→ **What you will do**
Leaving the pictures aside, repeat every line below exactly.
The data: Begin
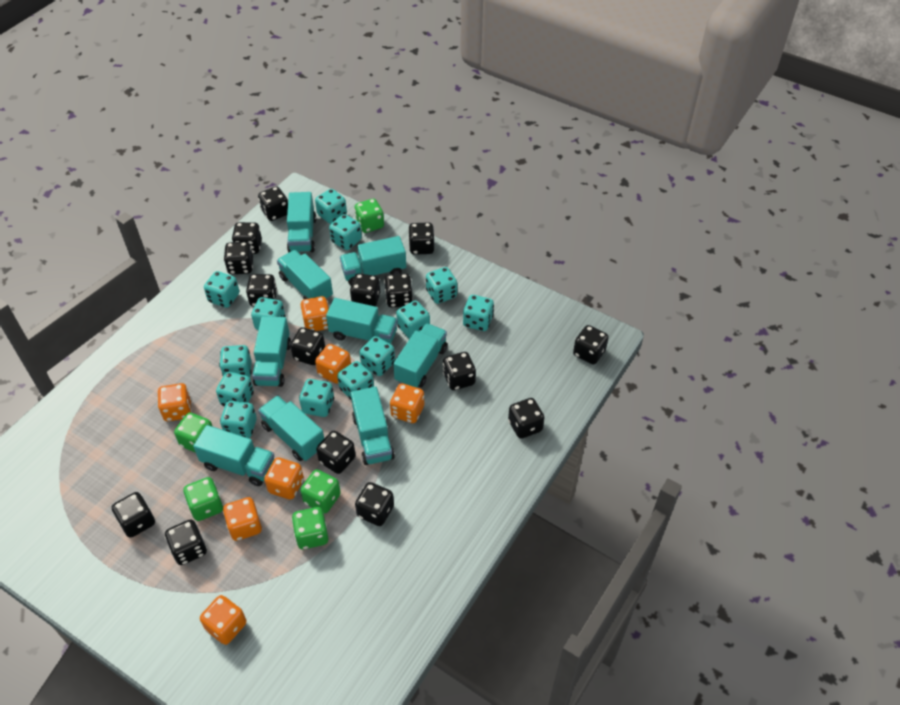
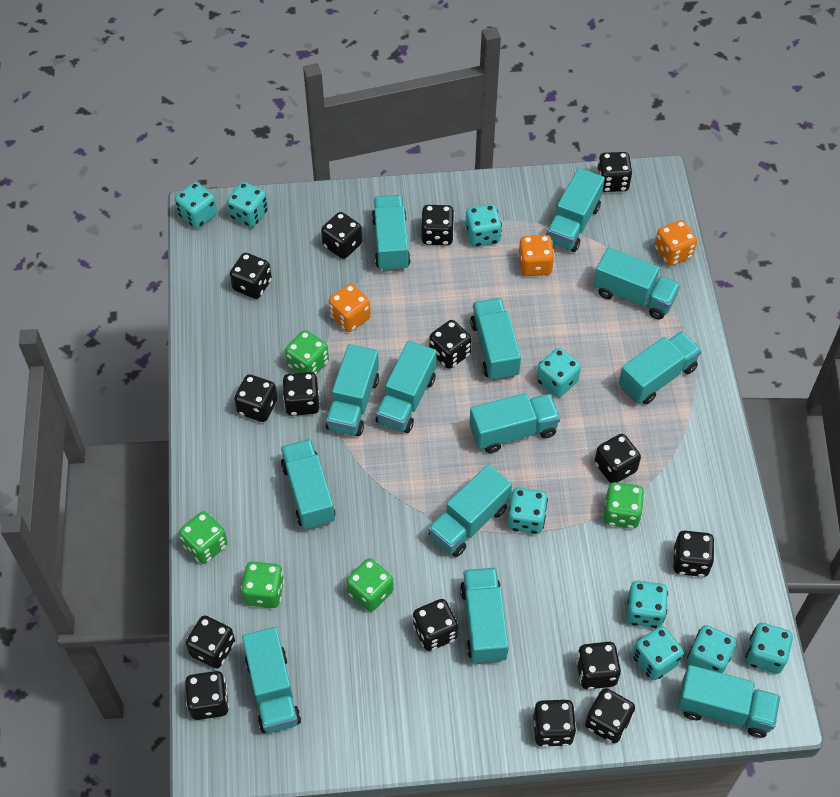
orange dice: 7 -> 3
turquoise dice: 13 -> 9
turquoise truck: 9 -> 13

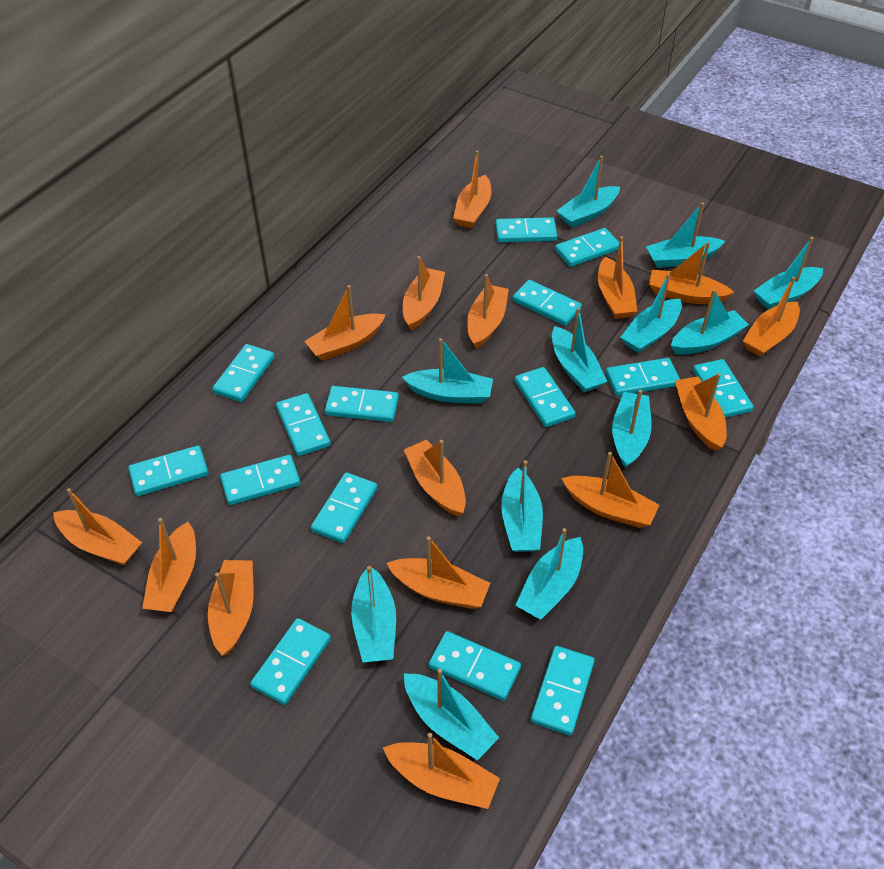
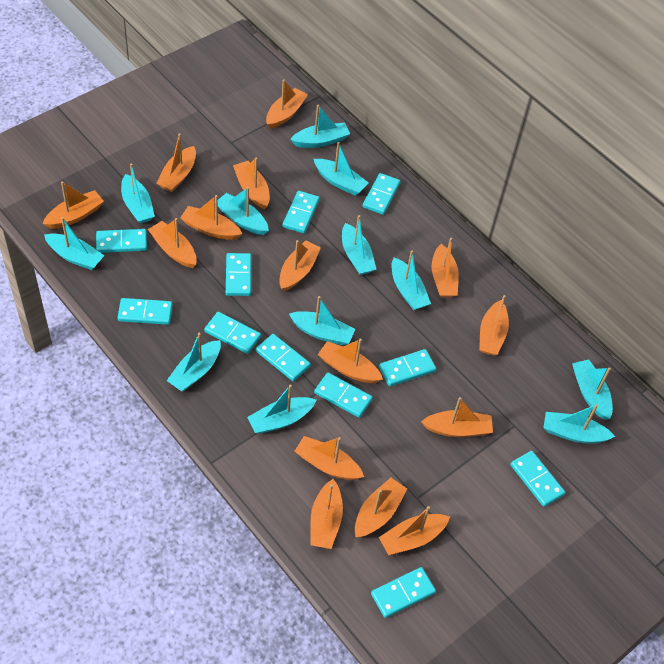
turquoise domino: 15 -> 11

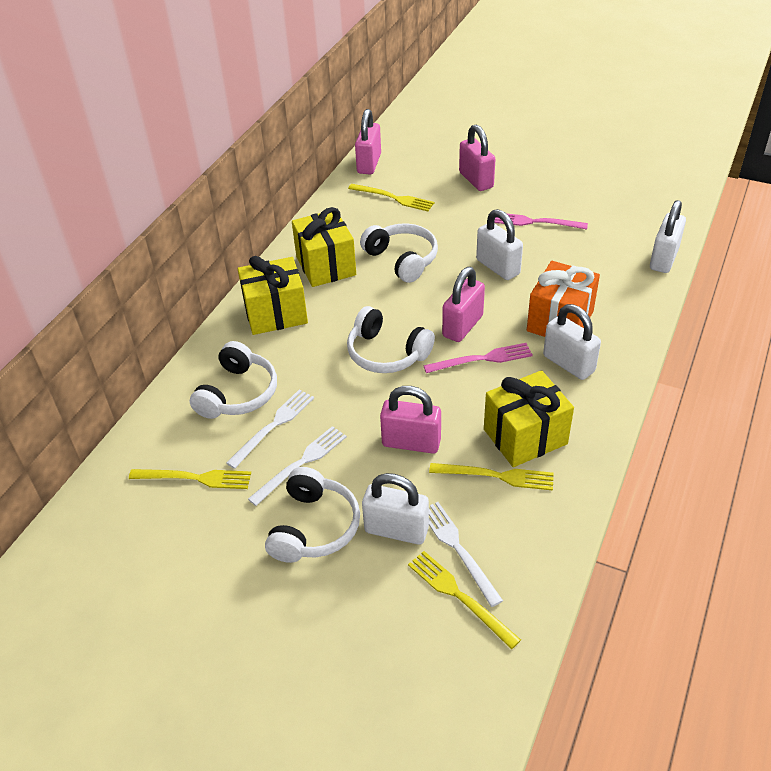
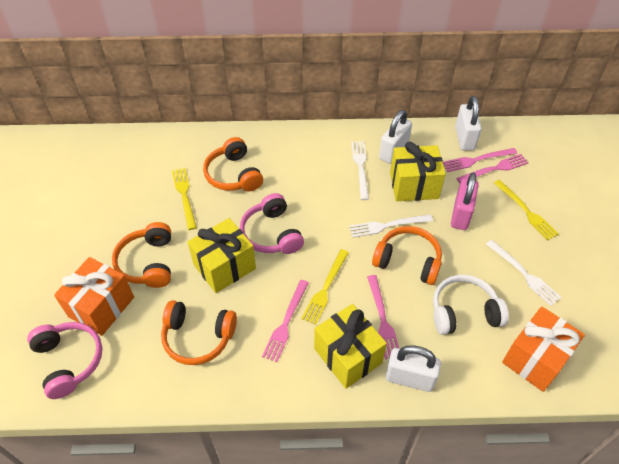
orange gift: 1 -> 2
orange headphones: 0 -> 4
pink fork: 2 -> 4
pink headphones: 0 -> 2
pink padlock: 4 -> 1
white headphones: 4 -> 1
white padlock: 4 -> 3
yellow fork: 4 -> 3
The data: End
→ **Answer for the task**
orange dice: 7 -> 3
turquoise dice: 13 -> 9
turquoise truck: 9 -> 13

turquoise domino: 15 -> 11

orange gift: 1 -> 2
orange headphones: 0 -> 4
pink fork: 2 -> 4
pink headphones: 0 -> 2
pink padlock: 4 -> 1
white headphones: 4 -> 1
white padlock: 4 -> 3
yellow fork: 4 -> 3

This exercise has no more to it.